Show each line of the records in which the word "DRIVER" occurs.
------ MATERIAL TO PROCESS
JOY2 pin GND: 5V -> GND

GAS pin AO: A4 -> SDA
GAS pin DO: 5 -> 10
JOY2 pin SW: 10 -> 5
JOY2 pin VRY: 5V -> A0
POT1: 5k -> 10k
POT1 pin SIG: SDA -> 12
------------
------ MATERIAL TO PROCESS
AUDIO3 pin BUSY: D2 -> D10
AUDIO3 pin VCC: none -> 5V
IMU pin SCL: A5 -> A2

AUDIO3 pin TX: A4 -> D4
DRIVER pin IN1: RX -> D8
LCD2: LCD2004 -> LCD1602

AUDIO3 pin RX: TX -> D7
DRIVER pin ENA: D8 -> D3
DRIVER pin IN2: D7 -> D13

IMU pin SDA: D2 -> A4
------------
------ MATERIAL TO PROCESS
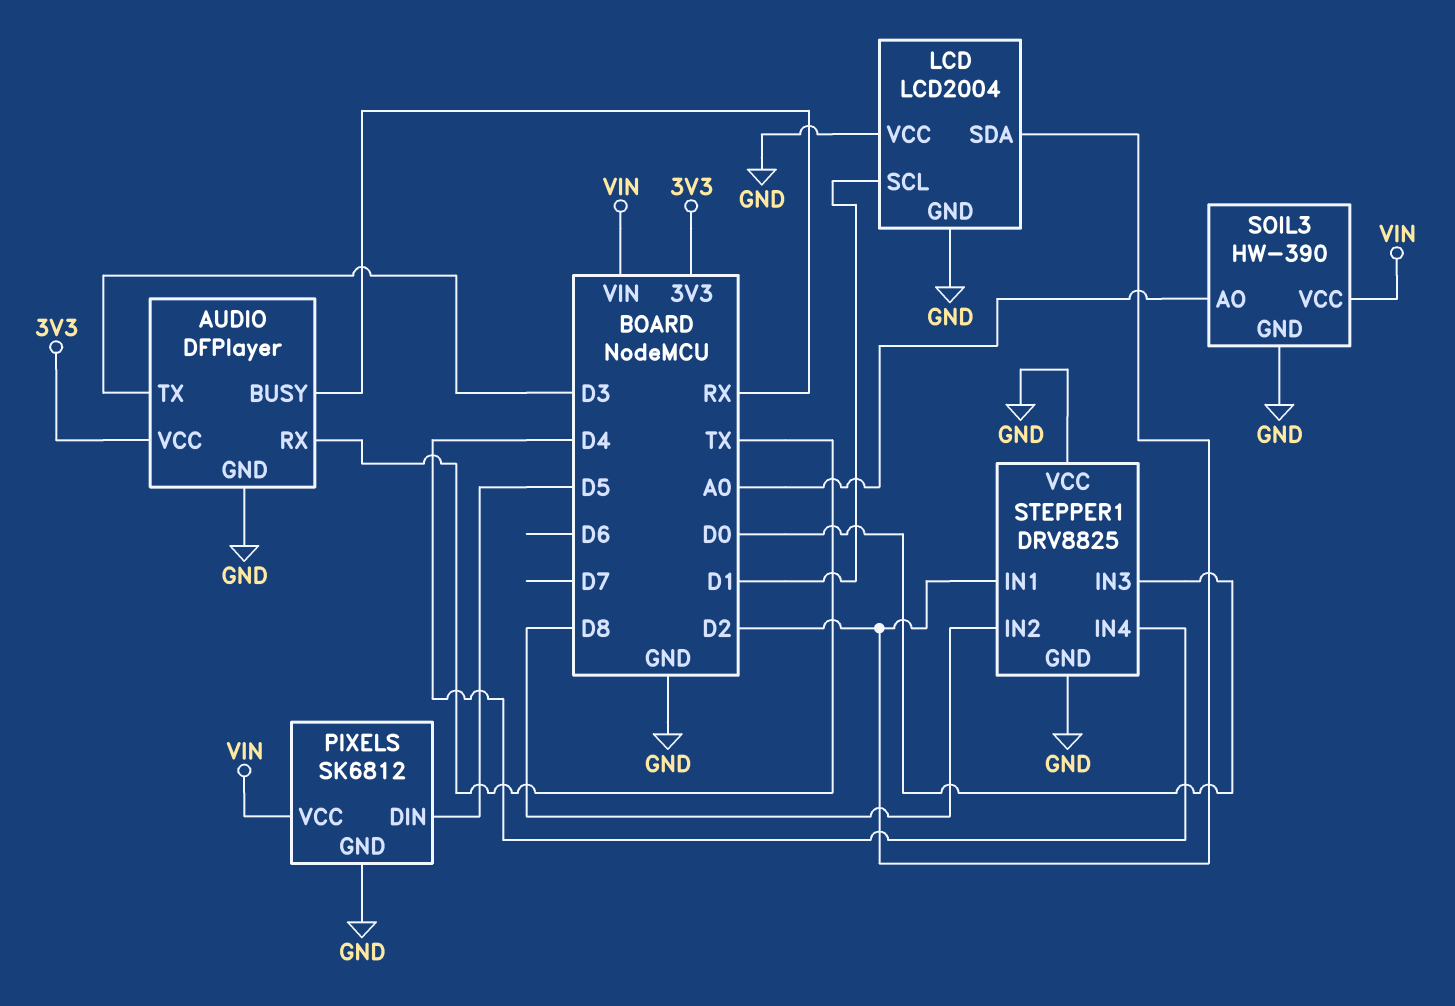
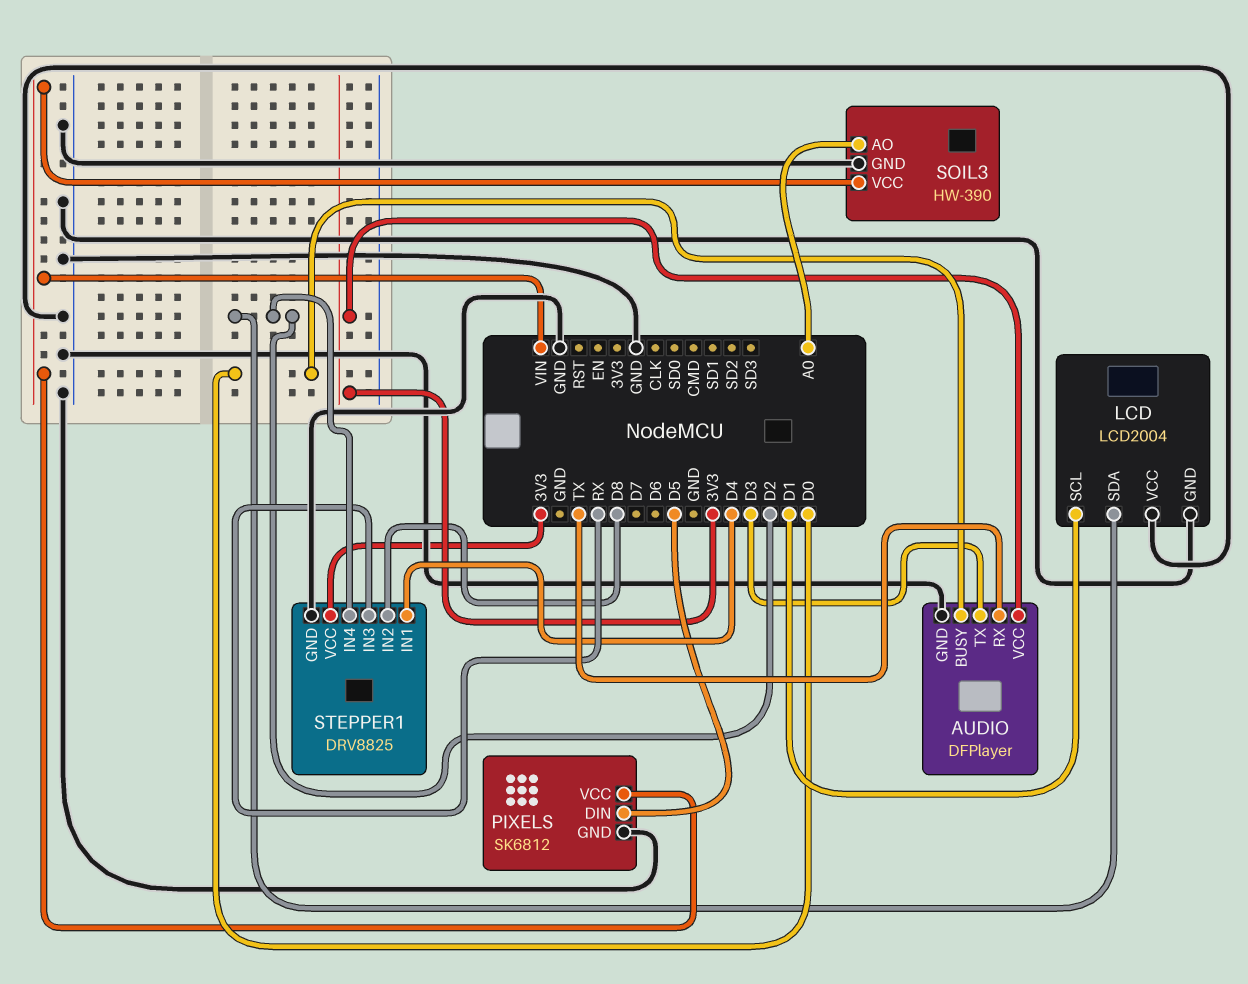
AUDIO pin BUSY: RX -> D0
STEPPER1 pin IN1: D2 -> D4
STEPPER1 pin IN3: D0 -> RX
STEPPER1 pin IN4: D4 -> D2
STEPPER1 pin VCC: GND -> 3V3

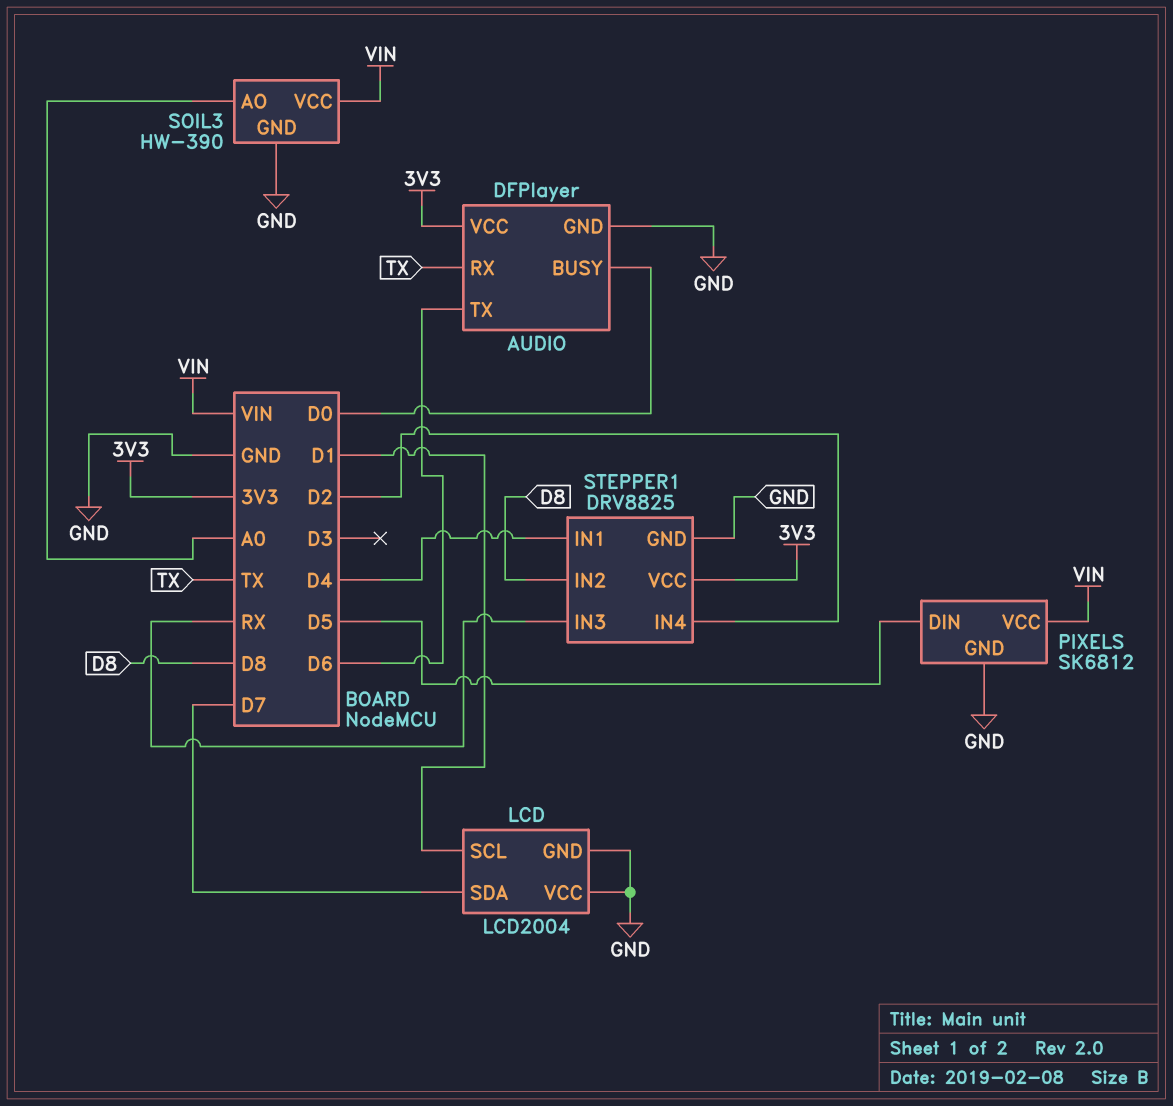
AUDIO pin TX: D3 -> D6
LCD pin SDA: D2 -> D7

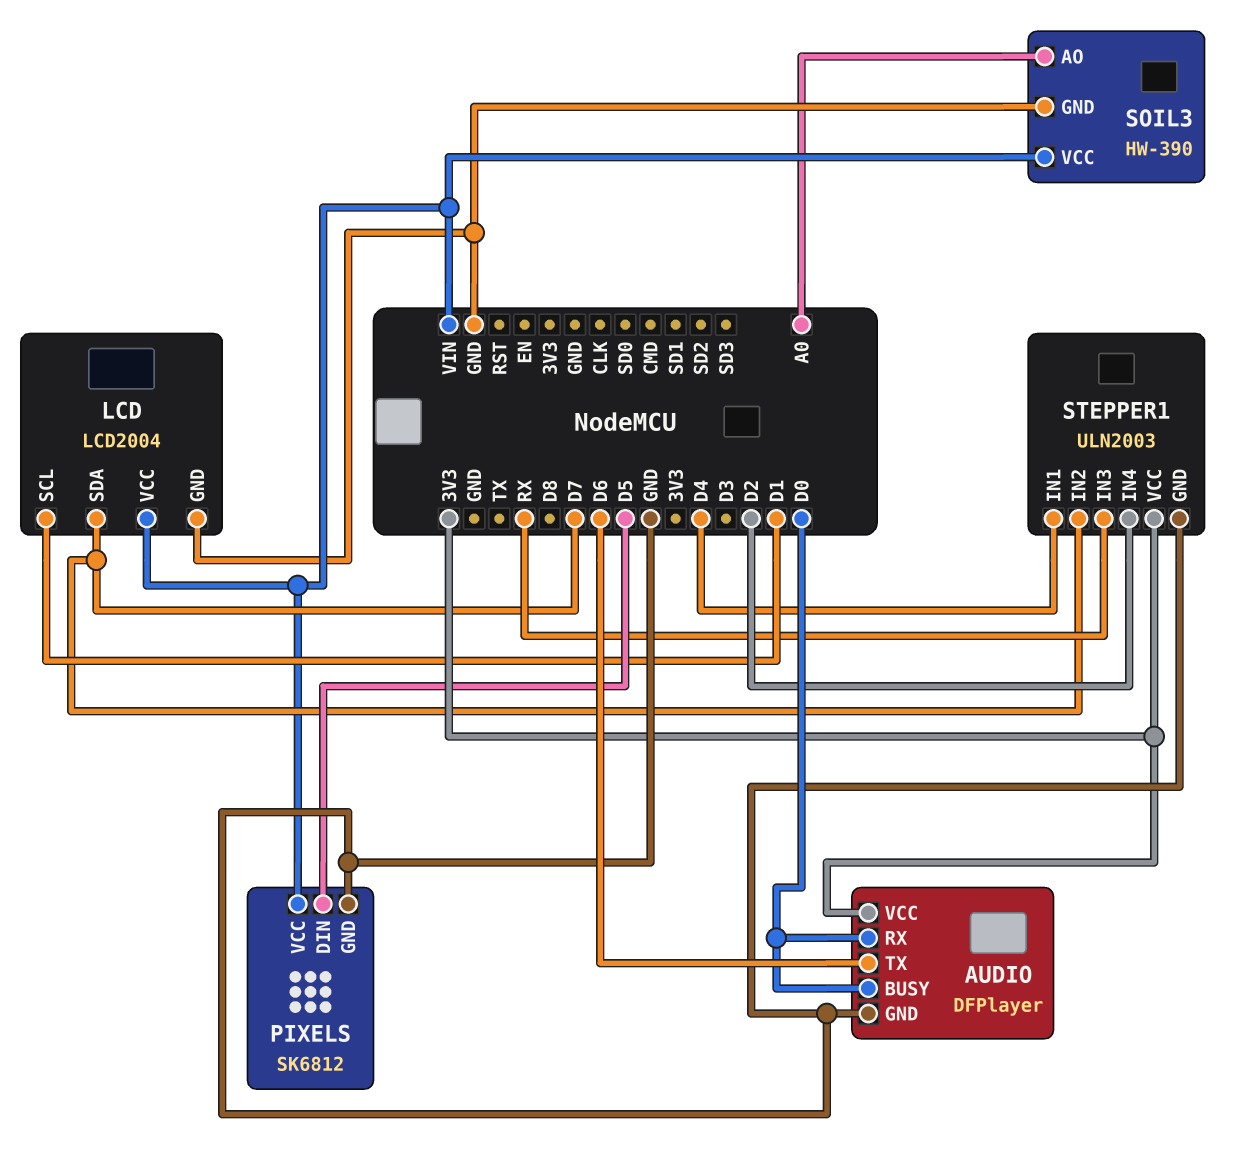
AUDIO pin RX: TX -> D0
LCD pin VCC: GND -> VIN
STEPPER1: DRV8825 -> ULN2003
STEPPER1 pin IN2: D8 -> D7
------------
ANSWER BOX:
DRIVER pin IN1: RX -> D8
DRIVER pin ENA: D8 -> D3
DRIVER pin IN2: D7 -> D13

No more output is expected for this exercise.